::: Dataset extract :::

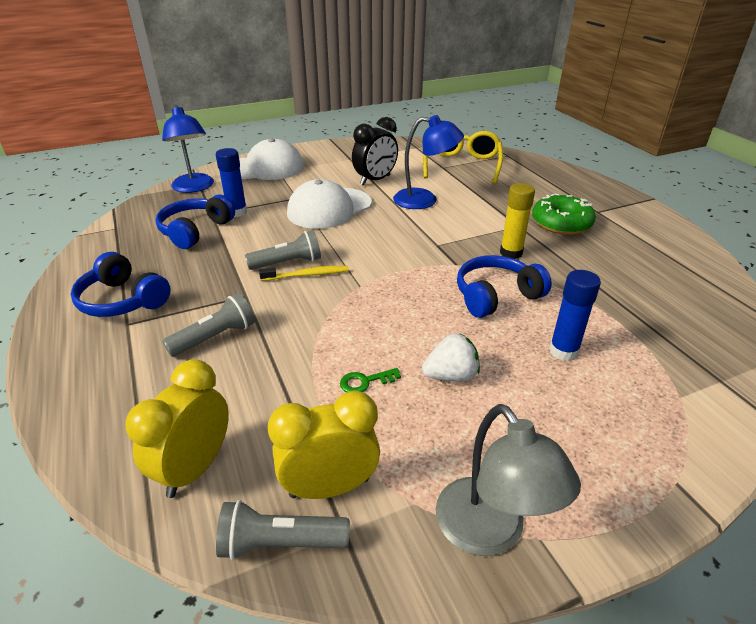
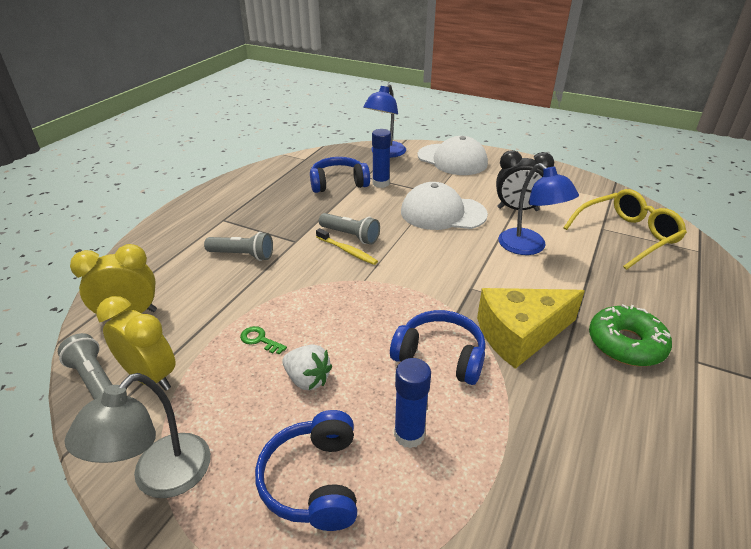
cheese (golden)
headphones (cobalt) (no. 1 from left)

:::
::: Dataset extract :::

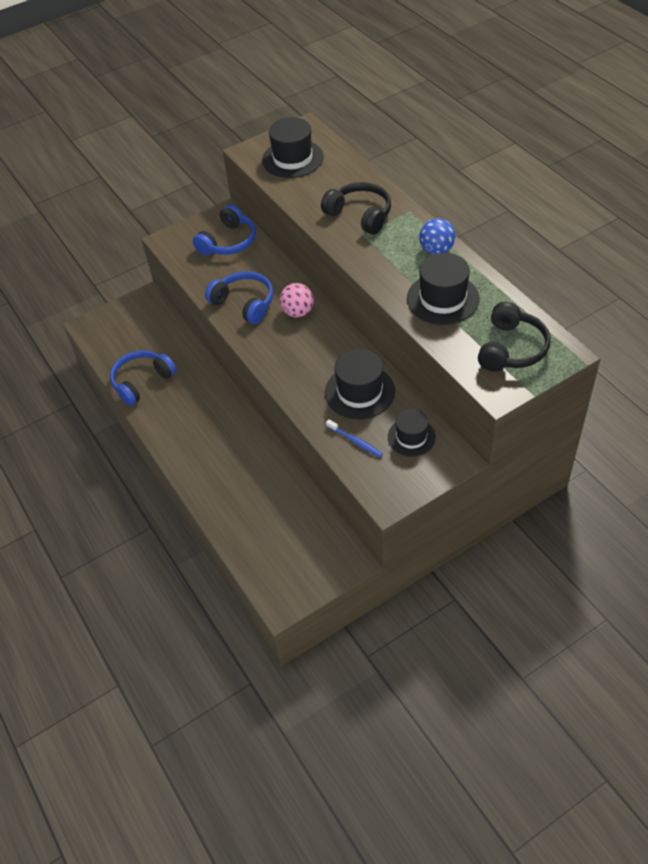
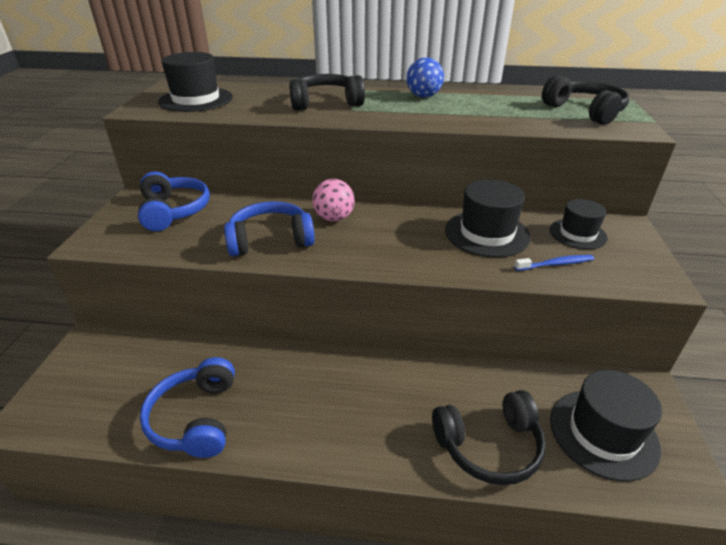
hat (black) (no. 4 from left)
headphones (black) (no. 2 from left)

:::
::: Dataset extract :::

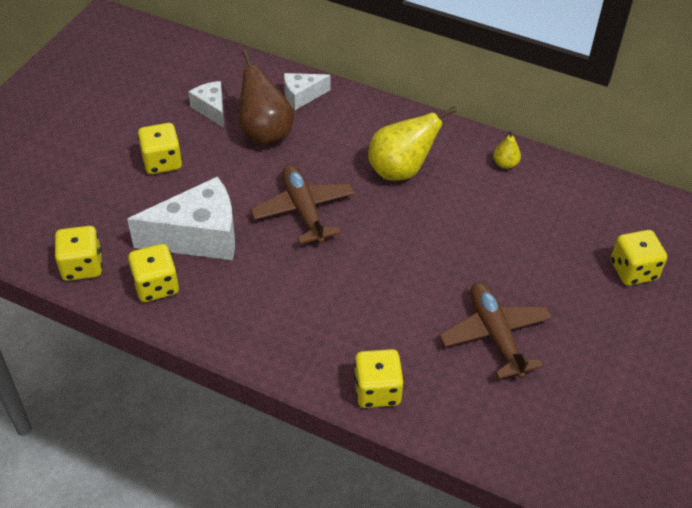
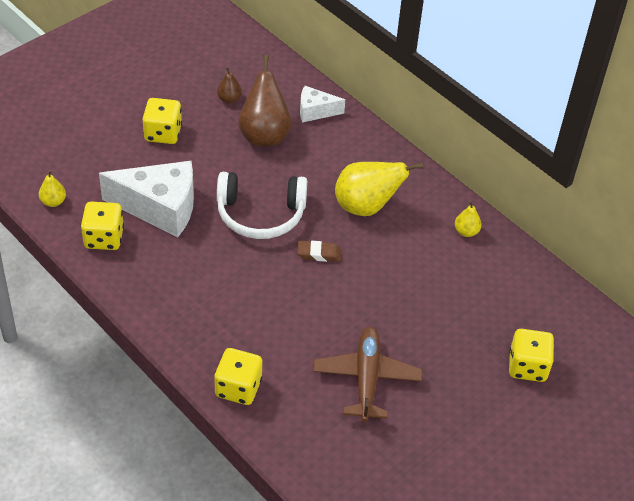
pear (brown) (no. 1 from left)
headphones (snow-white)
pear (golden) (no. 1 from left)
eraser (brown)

:::

→ What the task requires
Using the entries shown above, reproduce verbatim the lines from the line bearing "pear (brown) (no. 1 from left)" to the line bearing "eraser (brown)", inclusive.

→ Exercise result
pear (brown) (no. 1 from left)
headphones (snow-white)
pear (golden) (no. 1 from left)
eraser (brown)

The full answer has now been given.